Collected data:

·····

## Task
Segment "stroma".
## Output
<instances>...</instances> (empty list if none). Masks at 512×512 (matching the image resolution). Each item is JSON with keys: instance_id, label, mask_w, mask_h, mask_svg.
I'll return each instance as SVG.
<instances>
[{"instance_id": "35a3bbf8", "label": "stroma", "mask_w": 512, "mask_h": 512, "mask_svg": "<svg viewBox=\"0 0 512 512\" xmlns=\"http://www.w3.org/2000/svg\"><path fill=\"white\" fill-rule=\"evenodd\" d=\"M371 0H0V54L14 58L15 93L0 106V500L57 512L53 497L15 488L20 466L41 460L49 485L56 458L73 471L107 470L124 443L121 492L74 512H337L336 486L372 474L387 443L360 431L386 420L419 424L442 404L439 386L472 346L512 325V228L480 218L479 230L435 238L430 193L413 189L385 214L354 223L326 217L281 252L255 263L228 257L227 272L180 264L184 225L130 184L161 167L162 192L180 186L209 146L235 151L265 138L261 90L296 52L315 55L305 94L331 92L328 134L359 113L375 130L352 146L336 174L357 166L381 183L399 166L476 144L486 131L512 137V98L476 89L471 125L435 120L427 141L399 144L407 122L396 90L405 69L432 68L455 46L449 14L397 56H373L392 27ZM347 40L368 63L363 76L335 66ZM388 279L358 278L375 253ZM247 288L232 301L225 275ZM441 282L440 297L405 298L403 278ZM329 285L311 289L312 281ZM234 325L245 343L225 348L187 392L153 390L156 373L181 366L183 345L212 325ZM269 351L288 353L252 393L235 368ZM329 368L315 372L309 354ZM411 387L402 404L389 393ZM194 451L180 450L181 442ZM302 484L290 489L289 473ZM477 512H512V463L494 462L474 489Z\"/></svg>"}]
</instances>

·····

Extract the data exactly as given.

(Answer to this exercise)
## Task
Segment "stroma".
## Output
<instances>...</instances> (empty list if none). Masks at 512×512 (matching the image resolution). Each item is JSON with keys: instance_id, label, mask_w, mask_h, mask_svg.
I'll return each instance as SVG.
<instances>
[{"instance_id": "35a3bbf8", "label": "stroma", "mask_w": 512, "mask_h": 512, "mask_svg": "<svg viewBox=\"0 0 512 512\" xmlns=\"http://www.w3.org/2000/svg\"><path fill=\"white\" fill-rule=\"evenodd\" d=\"M371 0H0V54L14 58L15 93L0 106V500L57 512L53 497L15 488L20 466L41 460L49 485L56 458L73 471L107 470L124 443L121 492L74 512H337L336 486L372 474L387 443L360 431L386 420L419 424L442 404L439 386L472 346L512 325V228L480 218L479 230L435 238L430 193L413 189L385 214L354 223L326 217L281 252L255 263L228 257L227 272L180 264L184 225L130 184L161 167L162 192L180 186L209 146L235 151L265 138L261 90L296 52L315 55L305 94L331 92L328 134L359 113L375 130L352 146L336 174L357 166L381 183L399 166L476 144L486 131L512 137V98L476 89L471 125L435 120L427 141L399 144L407 122L396 90L405 69L432 68L455 46L449 14L397 56H373L392 27ZM347 40L368 63L363 76L335 66ZM388 279L358 278L375 253ZM247 288L232 301L225 275ZM441 282L440 297L405 298L403 278ZM329 285L311 289L312 281ZM234 325L245 343L225 348L187 392L153 390L156 373L181 366L183 345L212 325ZM269 351L288 353L252 393L235 368ZM329 368L315 372L309 354ZM411 387L402 404L389 393ZM194 451L180 450L181 442ZM302 484L290 489L289 473ZM477 512H512V463L494 462L474 489Z\"/></svg>"}]
</instances>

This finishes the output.